Image-based object counting data:
━━━━━━━━━━━━━━━━━━━━━━━━━━━━━━

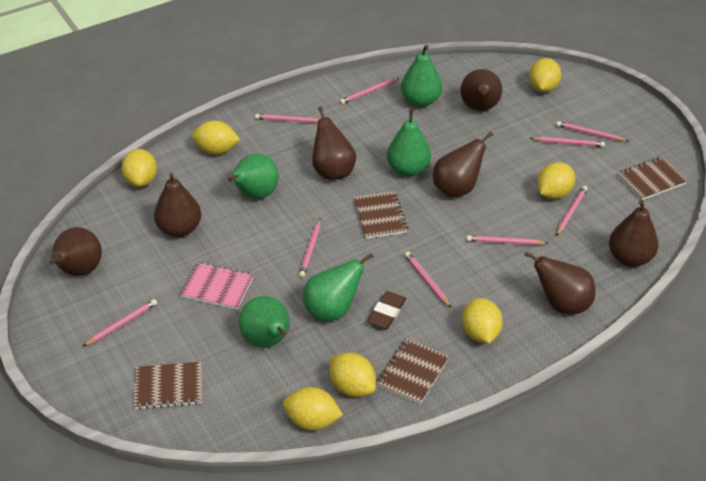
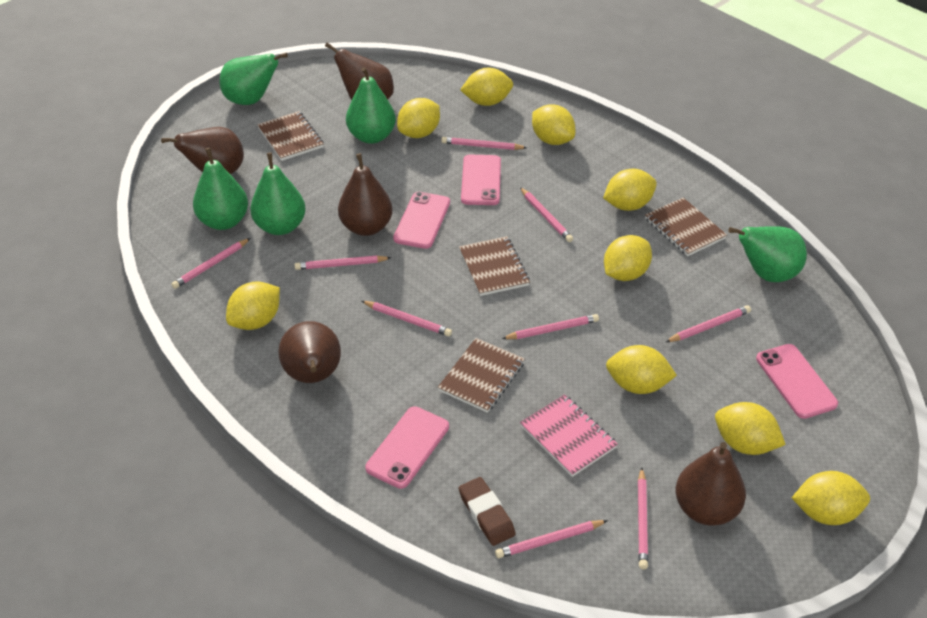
brown pear: [49,227,102,276] [154,172,201,237] [312,106,356,180] [433,132,493,198] [460,69,502,111] [525,251,596,314] [609,200,659,267] = 7 -> [161,127,244,174] [278,321,341,383] [325,42,394,100] [338,153,393,236] [675,442,746,526] = 5
pink phone: none = 0 -> [365,406,449,489] [393,192,450,249] [461,155,501,205] [756,344,838,419] = 4
yellow lemon: [121,149,157,187] [192,120,240,154] [283,387,343,431] [330,353,376,397] [462,298,503,343] [529,58,561,92] [537,162,575,199] = 7 -> [226,281,280,330] [397,98,440,138] [460,68,513,106] [532,104,575,145] [603,169,657,211] [604,235,652,281] [606,345,677,394] [715,402,786,455] [792,471,870,525] = 9

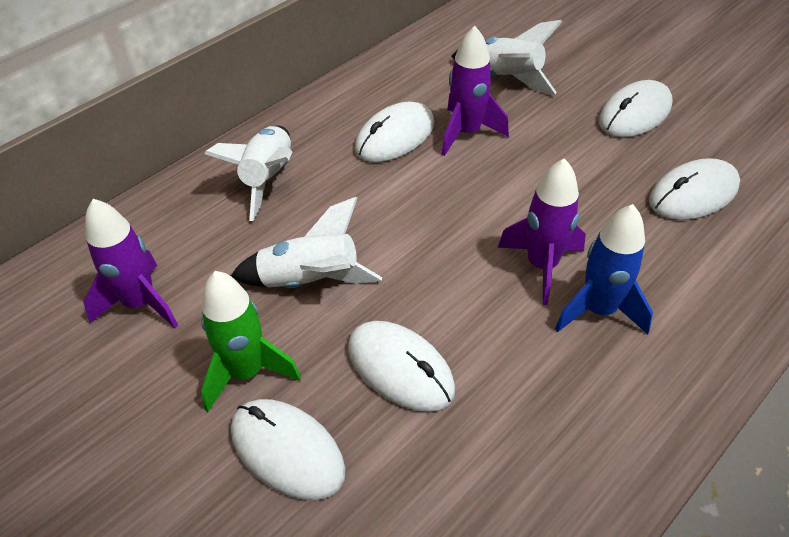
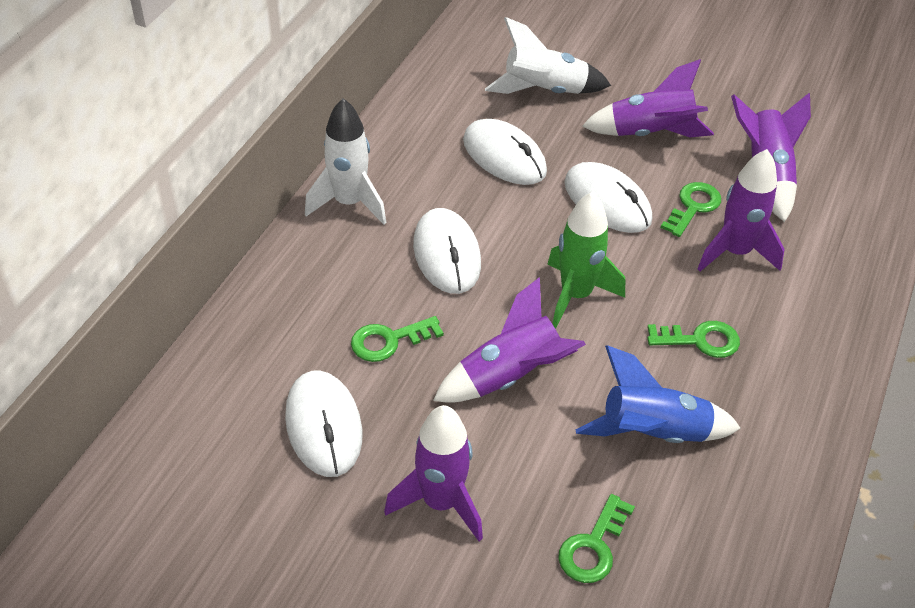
green key: none = 0 -> [351,316,444,362] [558,494,635,583] [647,321,740,358] [661,182,721,237] = 4
purple rocket: [83,199,178,328] [441,26,509,156] [498,158,586,305] = 3 -> [384,405,483,541] [433,277,586,403] [582,59,714,137] [698,149,785,272] [731,93,811,222] = 5
white mouse: [231,399,346,500] [348,321,455,412] [355,102,435,162] [599,80,673,137] [649,158,740,220] = 5 -> [285,370,362,477] [413,208,481,294] [463,119,547,185] [564,162,652,233] = 4
white rocket: [205,126,292,221] [231,197,382,288] [451,20,562,94] = 3 -> [305,98,387,225] [485,17,611,94] = 2

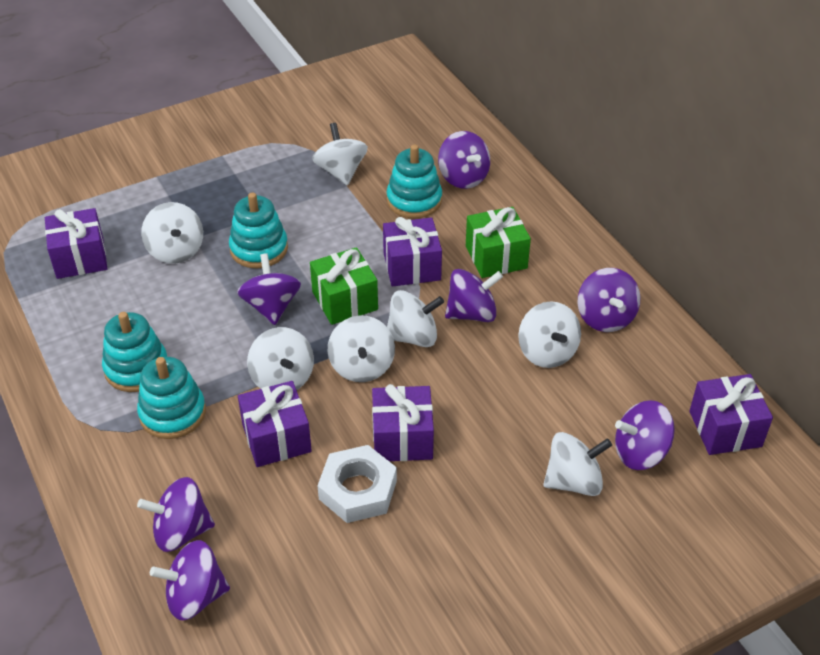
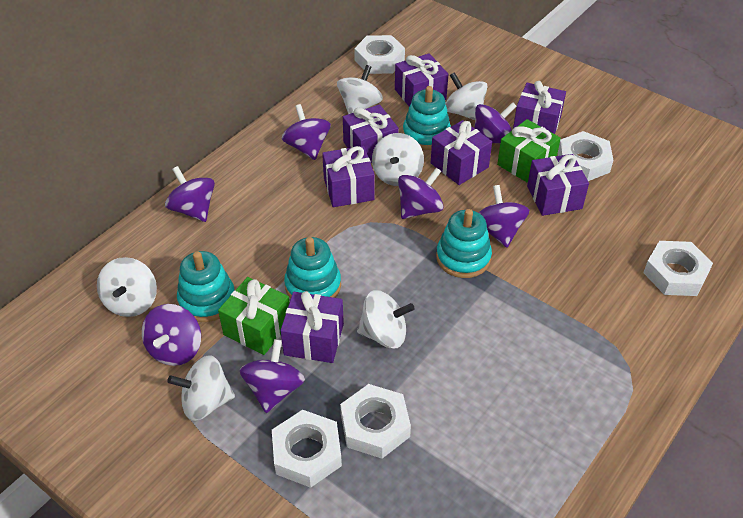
purple gift: [45,208,107,279] [238,381,312,467] [372,384,434,461] [383,217,442,287] [689,374,773,455] = 5 -> [280,291,344,363] [322,146,375,207] [343,105,399,163] [395,53,448,106] [431,120,492,185] [513,81,566,134] [527,154,589,216] = 7
white nut: [317,445,397,523] = 1 -> [272,410,342,488] [340,384,411,459] [354,35,405,74] [558,131,614,181] [643,241,713,296] = 5
white spinning top: [141,202,203,264] [247,327,314,390] [312,123,368,186] [328,316,395,382] [387,290,444,347] [518,301,581,368] [543,432,612,496] = 7 -> [97,257,157,317] [167,355,235,421] [337,65,383,114] [357,290,415,349] [372,133,424,186] [445,72,488,120] = 6

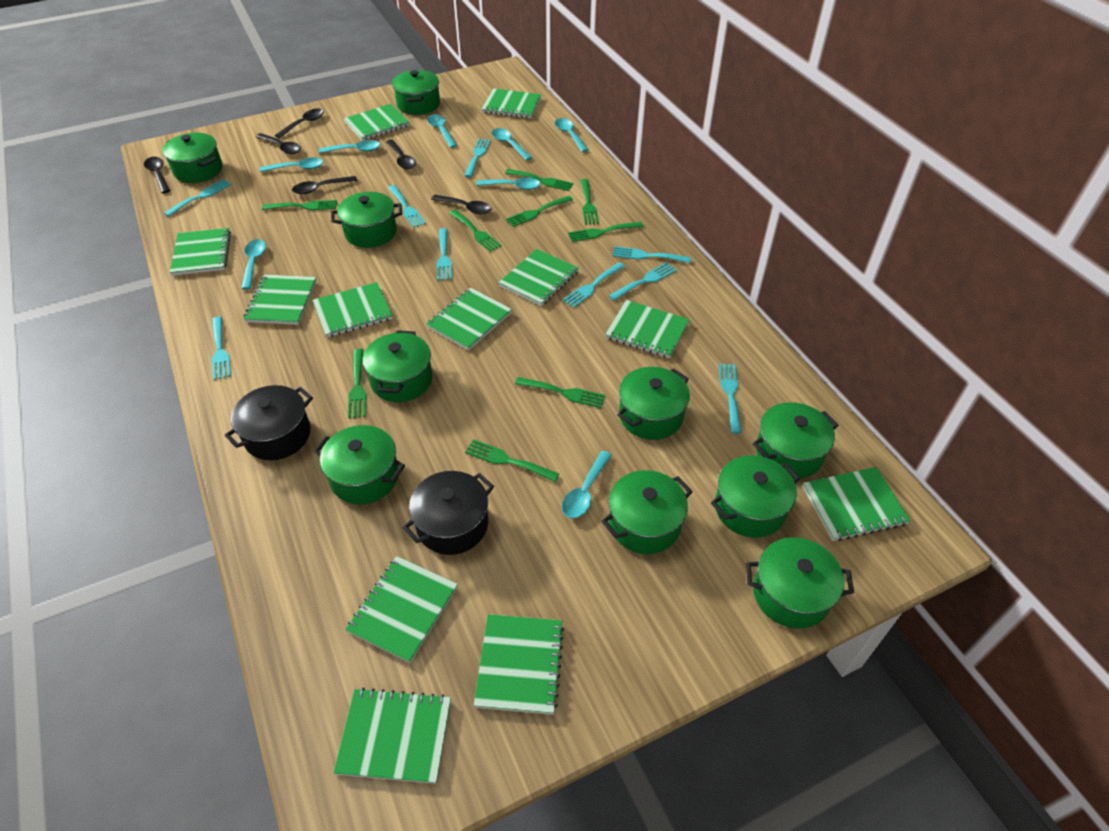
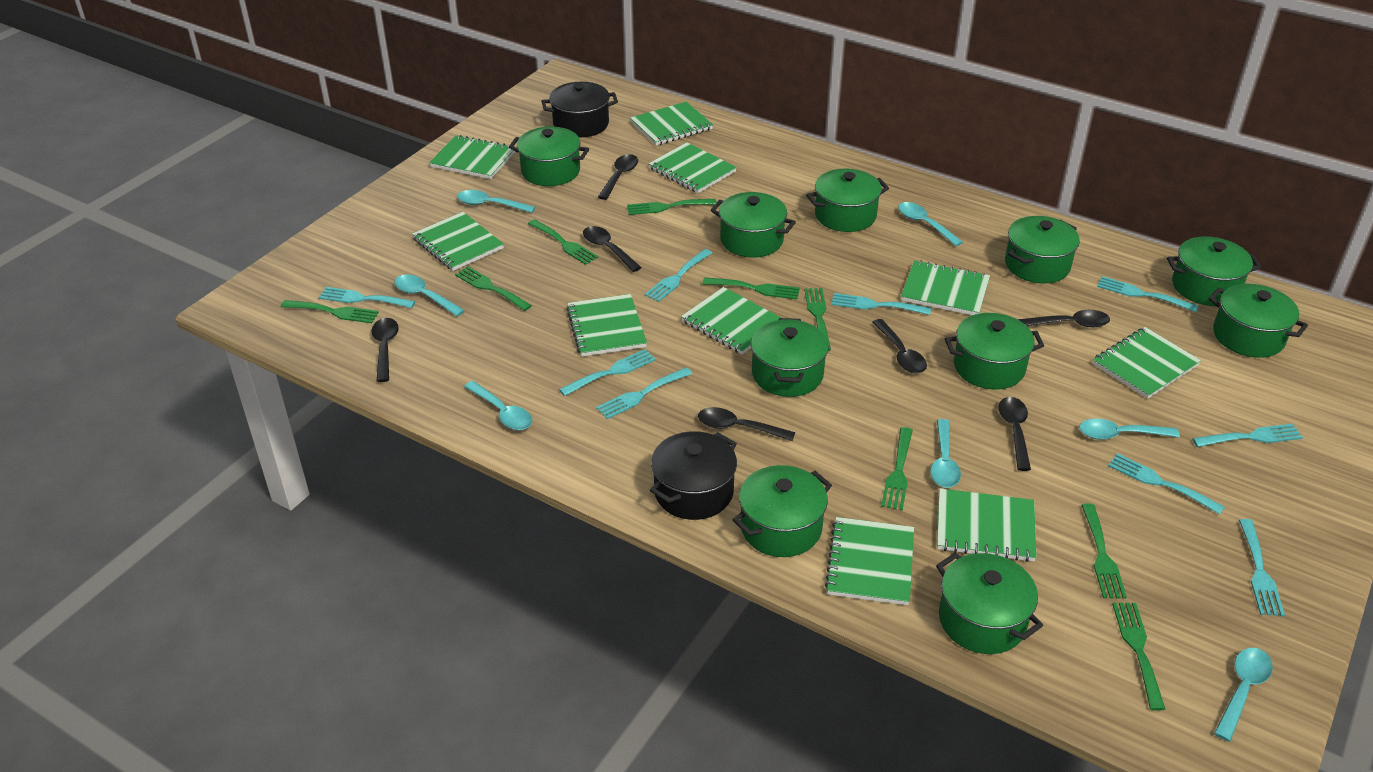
black spoon: [144,157,170,193] [256,133,301,154] [275,109,324,139] [292,176,357,194] [386,140,416,169] [431,195,491,214] = 6 -> [371,318,399,382] [583,226,642,272] [598,154,638,200] [698,407,795,441] [872,319,927,374] [998,397,1031,471] [1018,310,1110,327] = 7
green notebook: [170,228,231,276] [244,275,316,325] [313,282,393,338] [333,688,451,784] [344,104,409,141] [345,556,458,663] [426,288,512,351] [474,614,564,715] [482,88,541,118] [498,249,579,306] [605,300,689,358] [803,467,911,541] = 12 -> [412,212,504,271] [429,135,516,179] [566,294,647,357] [630,101,713,146] [648,142,737,193] [681,287,781,354] [825,517,914,605] [901,260,990,315] [937,488,1037,562] [1093,327,1201,399] = 10
turquoise spoon: [241,239,266,289] [260,157,323,172] [319,140,380,153] [427,114,457,148] [476,178,540,190] [492,128,532,160] [555,118,588,152] [562,451,612,518] = 8 -> [394,275,465,316] [457,190,535,213] [464,381,532,430] [898,202,963,246] [930,419,961,488] [1079,418,1180,440] [1214,648,1273,742] = 7

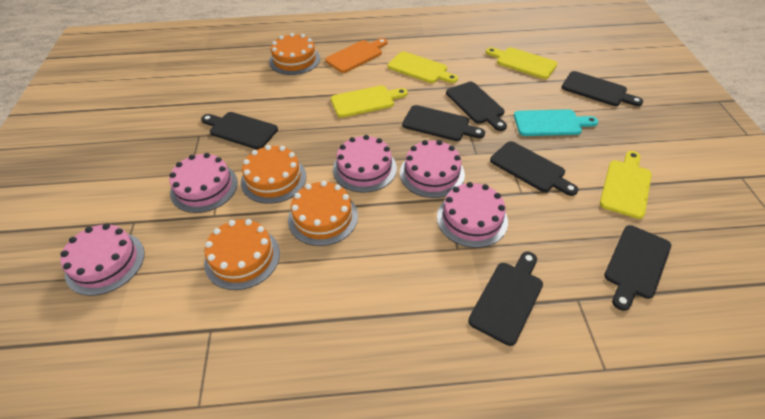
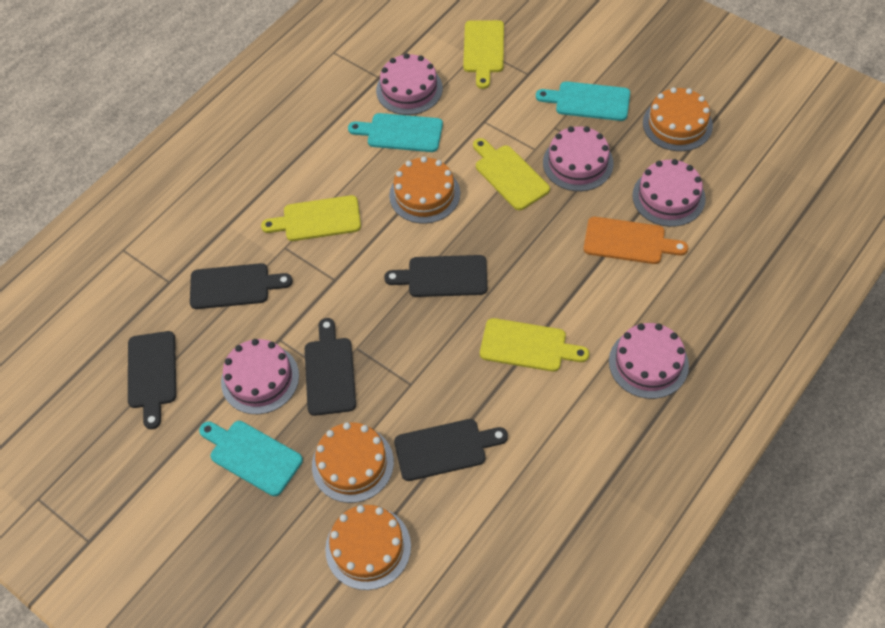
black cutting board: [201,112,278,150] [402,105,485,141] [446,82,507,131] [468,252,543,346] [490,141,578,196] [561,71,643,106] [604,225,671,311] = 7 -> [128,331,176,429] [190,263,293,309] [305,318,356,416] [384,255,487,297] [394,419,508,481] = 5
turquoise cutting board: [514,109,598,136] = 1 -> [199,421,303,496] [348,113,443,152] [536,81,630,121] = 3

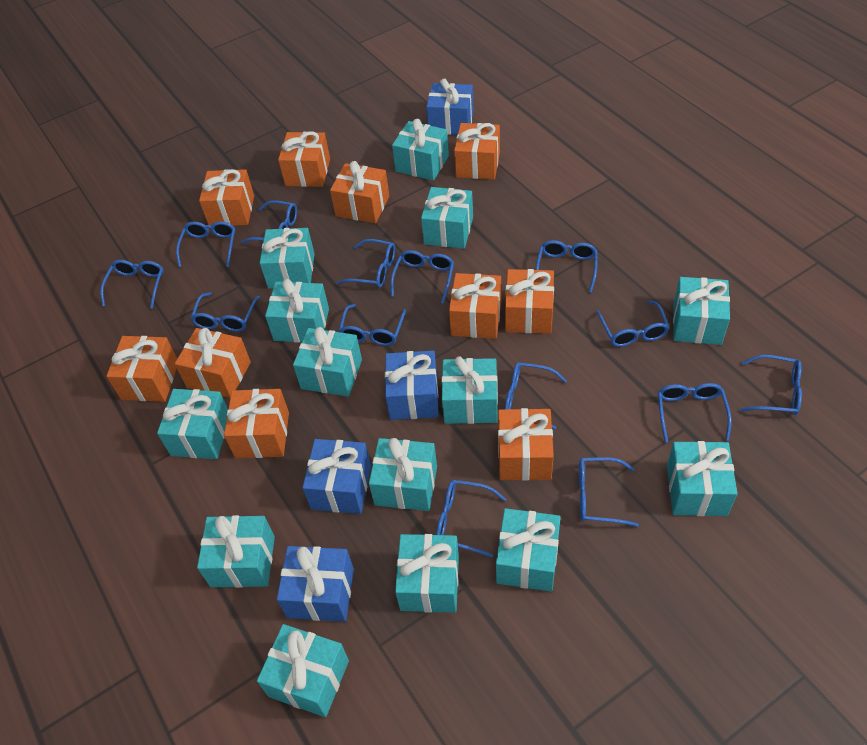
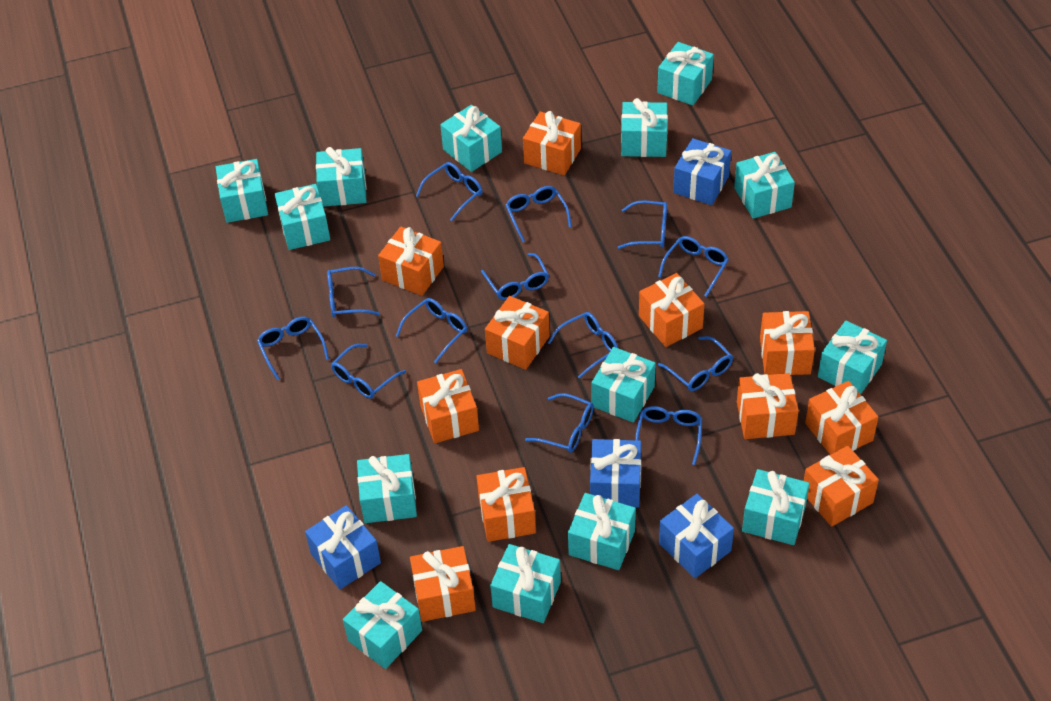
blue glasses: [100,260,164,309] [176,221,236,267] [190,292,260,332] [241,201,297,244] [337,239,395,288] [339,304,406,346] [390,250,454,304] [436,480,506,558] [504,362,567,429] [536,240,598,292] [579,457,639,527] [596,300,670,347] [658,383,732,443] [740,355,802,415] = 14 -> [257,317,329,380] [327,267,380,317] [331,344,406,399] [396,298,467,363] [416,162,483,221] [481,253,549,300] [506,186,572,242] [525,393,594,453] [548,312,618,379] [618,201,667,249] [635,406,702,465] [658,236,729,297] [658,336,733,391] = 13
orange gift: [106,336,177,402] [175,328,251,398] [199,169,254,226] [224,389,289,458] [278,131,330,187] [330,161,389,223] [449,273,501,339] [454,123,500,180] [498,408,554,481] [505,269,554,334] = 10 -> [378,227,444,296] [410,546,476,622] [417,369,479,443] [476,467,536,542] [485,296,550,370] [523,111,581,175] [639,273,704,347] [737,373,799,439] [760,311,815,375] [804,446,879,527] [805,381,878,455] = 11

━━━━━━━━━━━━━━━━━━━━━━━━━━━━━━

Your instructions:
Using the entries above, transcribe every line from the line containing "turquoise spoon: [241,239,266,289]" through the line containing "blue glasses: [100,260,164,309]". Do not copy pictures.

Answer to this task:
turquoise spoon: [241,239,266,289] [260,157,323,172] [319,140,380,153] [427,114,457,148] [476,178,540,190] [492,128,532,160] [555,118,588,152] [562,451,612,518] = 8 -> [394,275,465,316] [457,190,535,213] [464,381,532,430] [898,202,963,246] [930,419,961,488] [1079,418,1180,440] [1214,648,1273,742] = 7

black cutting board: [201,112,278,150] [402,105,485,141] [446,82,507,131] [468,252,543,346] [490,141,578,196] [561,71,643,106] [604,225,671,311] = 7 -> [128,331,176,429] [190,263,293,309] [305,318,356,416] [384,255,487,297] [394,419,508,481] = 5
turquoise cutting board: [514,109,598,136] = 1 -> [199,421,303,496] [348,113,443,152] [536,81,630,121] = 3

blue glasses: [100,260,164,309] [176,221,236,267] [190,292,260,332] [241,201,297,244] [337,239,395,288] [339,304,406,346] [390,250,454,304] [436,480,506,558] [504,362,567,429] [536,240,598,292] [579,457,639,527] [596,300,670,347] [658,383,732,443] [740,355,802,415] = 14 -> [257,317,329,380] [327,267,380,317] [331,344,406,399] [396,298,467,363] [416,162,483,221] [481,253,549,300] [506,186,572,242] [525,393,594,453] [548,312,618,379] [618,201,667,249] [635,406,702,465] [658,236,729,297] [658,336,733,391] = 13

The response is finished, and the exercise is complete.